[RECORDS SHOWN Boundary: Start]

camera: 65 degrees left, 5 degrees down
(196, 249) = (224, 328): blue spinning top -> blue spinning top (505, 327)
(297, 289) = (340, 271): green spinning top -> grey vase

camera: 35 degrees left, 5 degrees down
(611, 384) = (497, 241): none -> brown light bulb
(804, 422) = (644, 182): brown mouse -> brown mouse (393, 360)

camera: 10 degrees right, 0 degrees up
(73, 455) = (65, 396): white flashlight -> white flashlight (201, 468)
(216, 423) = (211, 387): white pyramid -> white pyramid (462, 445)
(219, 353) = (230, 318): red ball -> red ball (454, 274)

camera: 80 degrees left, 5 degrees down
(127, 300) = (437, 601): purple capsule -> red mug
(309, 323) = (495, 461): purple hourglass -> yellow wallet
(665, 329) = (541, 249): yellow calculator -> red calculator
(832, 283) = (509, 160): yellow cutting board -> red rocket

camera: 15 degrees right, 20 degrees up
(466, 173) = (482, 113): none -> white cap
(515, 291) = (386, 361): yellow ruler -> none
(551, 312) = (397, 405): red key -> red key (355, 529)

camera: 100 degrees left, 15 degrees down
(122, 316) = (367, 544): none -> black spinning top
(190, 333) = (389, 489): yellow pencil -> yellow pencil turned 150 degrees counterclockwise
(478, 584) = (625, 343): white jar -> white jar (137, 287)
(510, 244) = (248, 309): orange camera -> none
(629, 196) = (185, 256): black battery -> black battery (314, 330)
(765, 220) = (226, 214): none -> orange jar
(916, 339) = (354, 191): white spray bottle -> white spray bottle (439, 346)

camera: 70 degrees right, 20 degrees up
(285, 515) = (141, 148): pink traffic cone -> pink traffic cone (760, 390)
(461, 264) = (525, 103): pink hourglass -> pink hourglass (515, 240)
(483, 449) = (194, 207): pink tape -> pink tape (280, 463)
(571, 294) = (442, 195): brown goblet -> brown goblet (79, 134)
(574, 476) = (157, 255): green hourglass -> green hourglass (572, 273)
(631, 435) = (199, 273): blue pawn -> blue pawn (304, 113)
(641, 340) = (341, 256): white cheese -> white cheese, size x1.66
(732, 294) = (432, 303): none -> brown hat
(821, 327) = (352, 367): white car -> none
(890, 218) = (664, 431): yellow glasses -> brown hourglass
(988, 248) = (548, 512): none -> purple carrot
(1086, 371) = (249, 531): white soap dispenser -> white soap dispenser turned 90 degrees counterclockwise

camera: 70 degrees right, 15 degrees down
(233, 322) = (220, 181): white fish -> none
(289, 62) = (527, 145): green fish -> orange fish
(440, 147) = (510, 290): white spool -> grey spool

[RECORDS SHOWN Boundary: End]

- **WHAT THIS TASK INVOLVES**: Print the records above exactly as they appear.

- **ANSWER SPACE**:
camera: 65 degrees left, 5 degrees down
(196, 249) = (224, 328): blue spinning top -> blue spinning top (505, 327)
(297, 289) = (340, 271): green spinning top -> grey vase

camera: 35 degrees left, 5 degrees down
(611, 384) = (497, 241): none -> brown light bulb
(804, 422) = (644, 182): brown mouse -> brown mouse (393, 360)

camera: 10 degrees right, 0 degrees up
(73, 455) = (65, 396): white flashlight -> white flashlight (201, 468)
(216, 423) = (211, 387): white pyramid -> white pyramid (462, 445)
(219, 353) = (230, 318): red ball -> red ball (454, 274)

camera: 80 degrees left, 5 degrees down
(127, 300) = (437, 601): purple capsule -> red mug
(309, 323) = (495, 461): purple hourglass -> yellow wallet
(665, 329) = (541, 249): yellow calculator -> red calculator
(832, 283) = (509, 160): yellow cutting board -> red rocket

camera: 15 degrees right, 20 degrees up
(466, 173) = (482, 113): none -> white cap
(515, 291) = (386, 361): yellow ruler -> none
(551, 312) = (397, 405): red key -> red key (355, 529)

camera: 100 degrees left, 15 degrees down
(122, 316) = (367, 544): none -> black spinning top
(190, 333) = (389, 489): yellow pencil -> yellow pencil turned 150 degrees counterclockwise
(478, 584) = (625, 343): white jar -> white jar (137, 287)
(510, 244) = (248, 309): orange camera -> none
(629, 196) = (185, 256): black battery -> black battery (314, 330)
(765, 220) = (226, 214): none -> orange jar
(916, 339) = (354, 191): white spray bottle -> white spray bottle (439, 346)

camera: 70 degrees right, 20 degrees up
(285, 515) = (141, 148): pink traffic cone -> pink traffic cone (760, 390)
(461, 264) = (525, 103): pink hourglass -> pink hourglass (515, 240)
(483, 449) = (194, 207): pink tape -> pink tape (280, 463)
(571, 294) = (442, 195): brown goblet -> brown goblet (79, 134)
(574, 476) = (157, 255): green hourglass -> green hourglass (572, 273)
(631, 435) = (199, 273): blue pawn -> blue pawn (304, 113)
(641, 340) = (341, 256): white cheese -> white cheese, size x1.66
(732, 294) = (432, 303): none -> brown hat
(821, 327) = (352, 367): white car -> none
(890, 218) = (664, 431): yellow glasses -> brown hourglass
(988, 248) = (548, 512): none -> purple carrot
(1086, 371) = (249, 531): white soap dispenser -> white soap dispenser turned 90 degrees counterclockwise

camera: 70 degrees right, 15 degrees down
(233, 322) = (220, 181): white fish -> none
(289, 62) = (527, 145): green fish -> orange fish
(440, 147) = (510, 290): white spool -> grey spool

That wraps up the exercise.